Collection entries:
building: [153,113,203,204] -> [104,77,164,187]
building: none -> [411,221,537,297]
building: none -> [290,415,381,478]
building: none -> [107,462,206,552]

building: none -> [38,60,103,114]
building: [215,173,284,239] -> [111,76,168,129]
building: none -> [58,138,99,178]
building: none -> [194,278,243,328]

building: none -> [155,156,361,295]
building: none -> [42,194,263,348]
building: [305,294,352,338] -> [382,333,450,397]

--

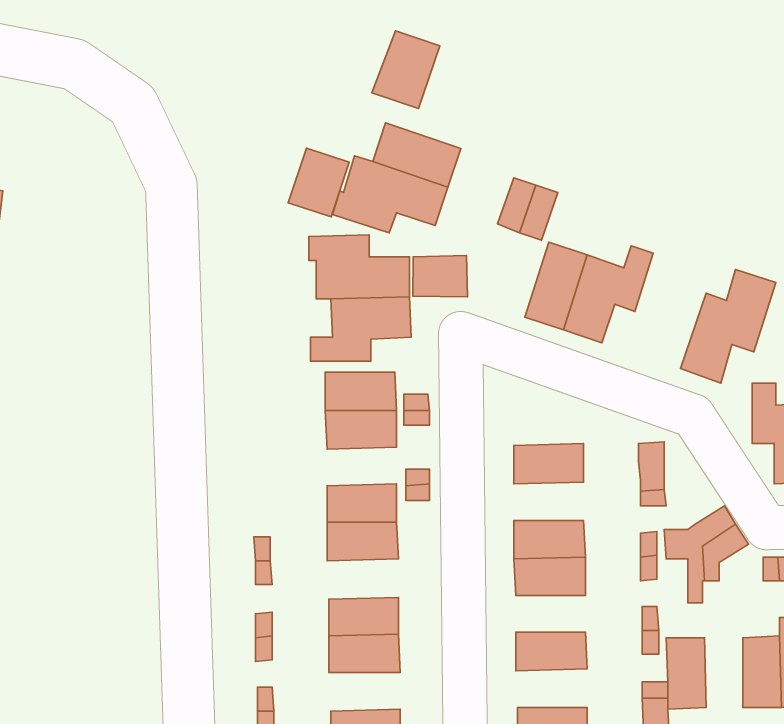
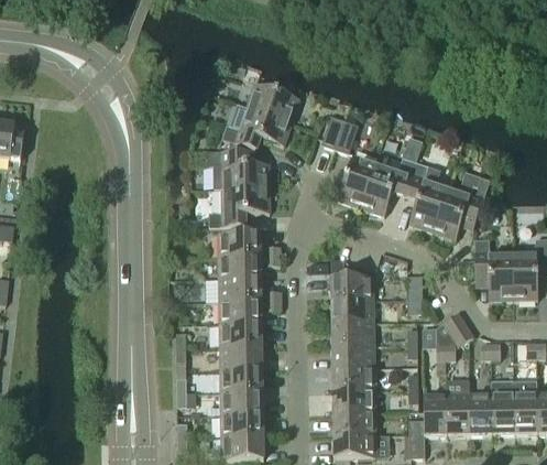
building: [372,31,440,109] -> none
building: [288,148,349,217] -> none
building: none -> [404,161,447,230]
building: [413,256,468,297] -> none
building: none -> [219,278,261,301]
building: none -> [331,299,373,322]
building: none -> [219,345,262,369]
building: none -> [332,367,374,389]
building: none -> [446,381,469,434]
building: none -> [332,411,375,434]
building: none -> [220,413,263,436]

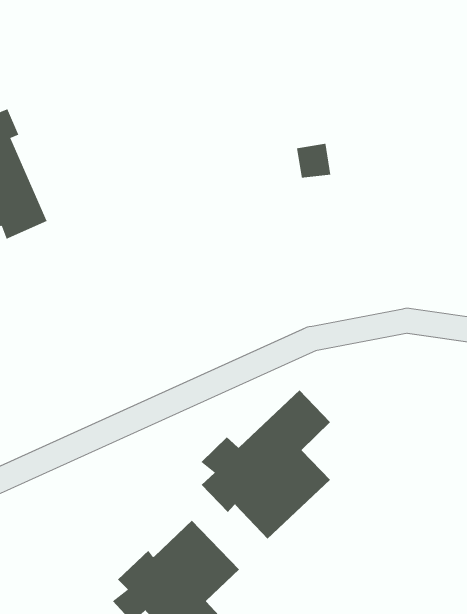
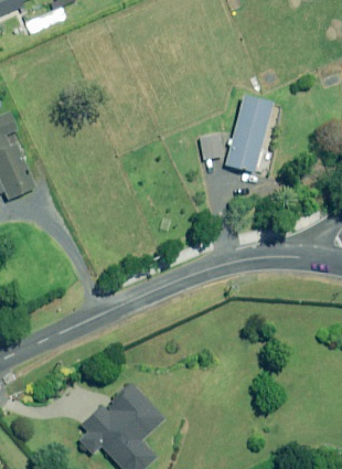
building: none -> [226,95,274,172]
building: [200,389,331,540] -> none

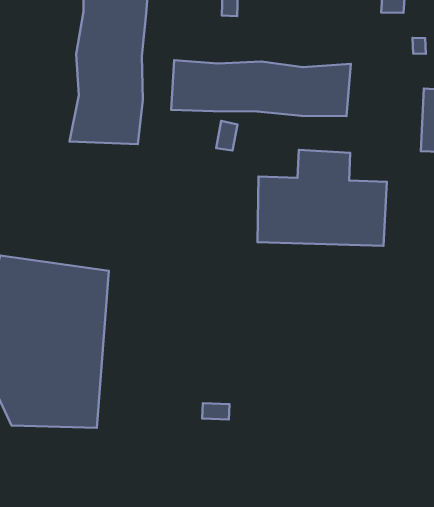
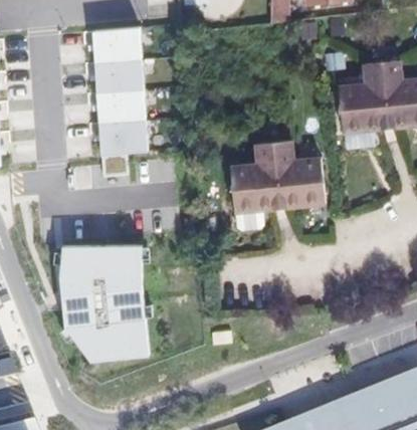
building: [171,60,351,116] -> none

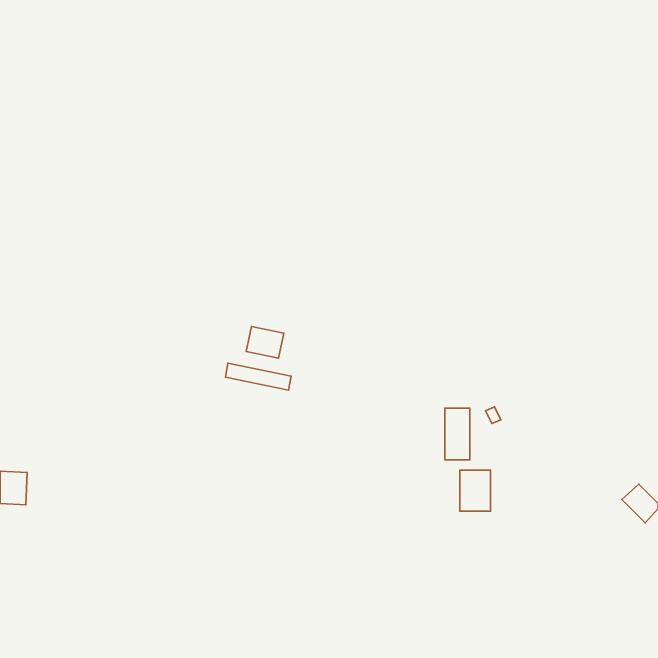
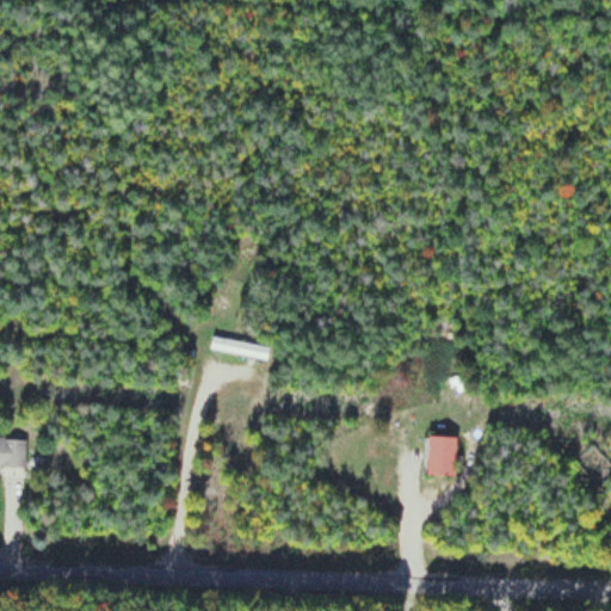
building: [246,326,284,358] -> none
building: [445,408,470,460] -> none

---

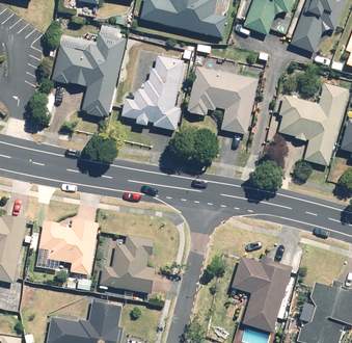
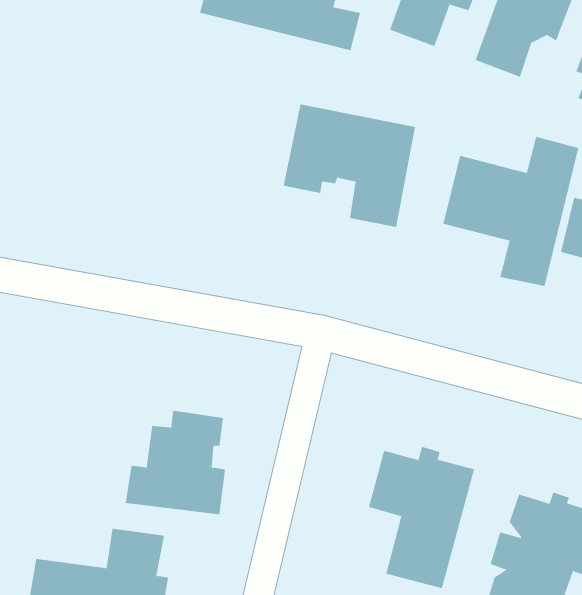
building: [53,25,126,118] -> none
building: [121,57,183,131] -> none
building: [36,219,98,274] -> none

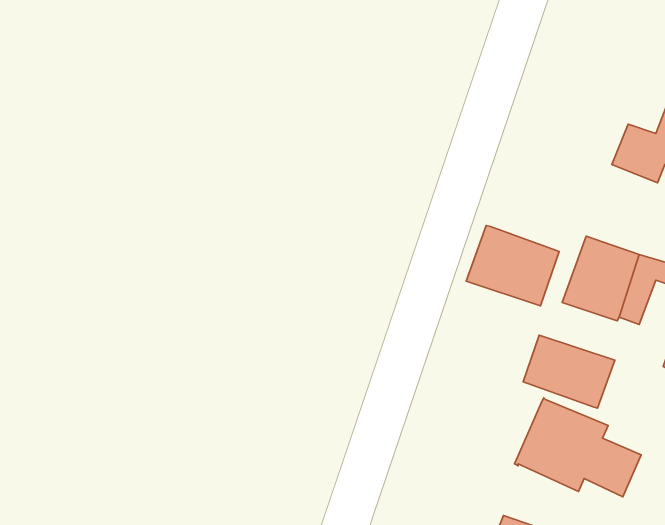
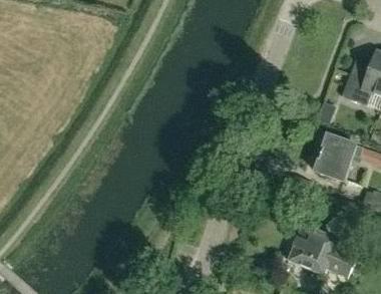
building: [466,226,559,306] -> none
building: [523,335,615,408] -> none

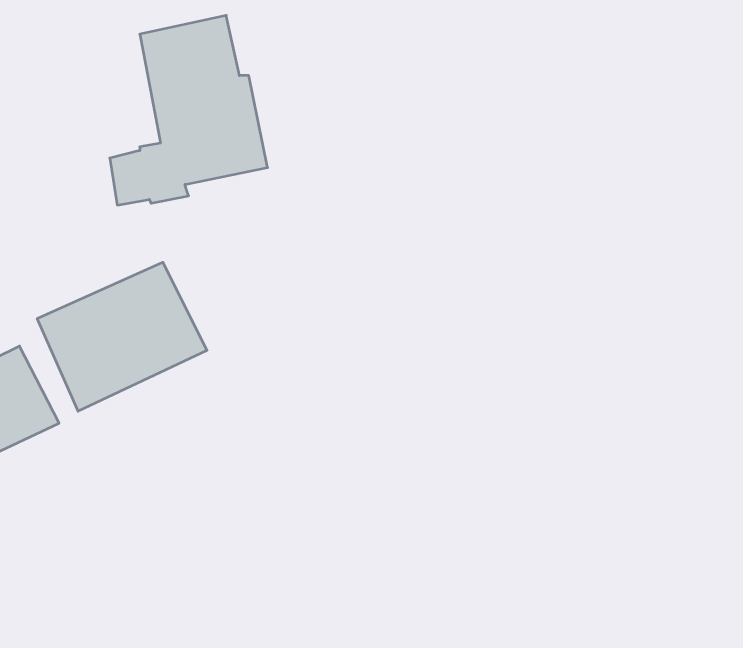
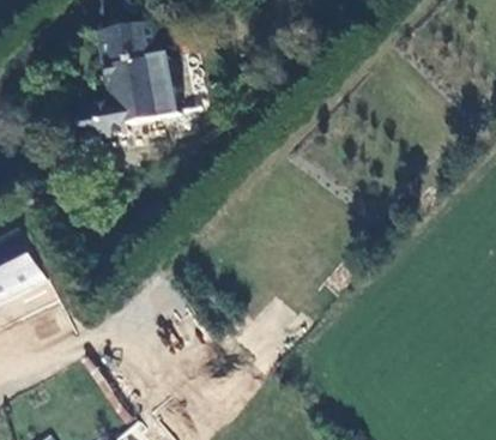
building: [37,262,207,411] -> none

- _What the exercise asks_
Within the data above, the lines from the one with "building: [153,113,203,204] ->" to the one with "building: none -> [58,138,99,178]" must be repeated exactly; no other line belongs in the answer.

- _Exercise response_
building: [153,113,203,204] -> [104,77,164,187]
building: none -> [411,221,537,297]
building: none -> [290,415,381,478]
building: none -> [107,462,206,552]

building: none -> [38,60,103,114]
building: [215,173,284,239] -> [111,76,168,129]
building: none -> [58,138,99,178]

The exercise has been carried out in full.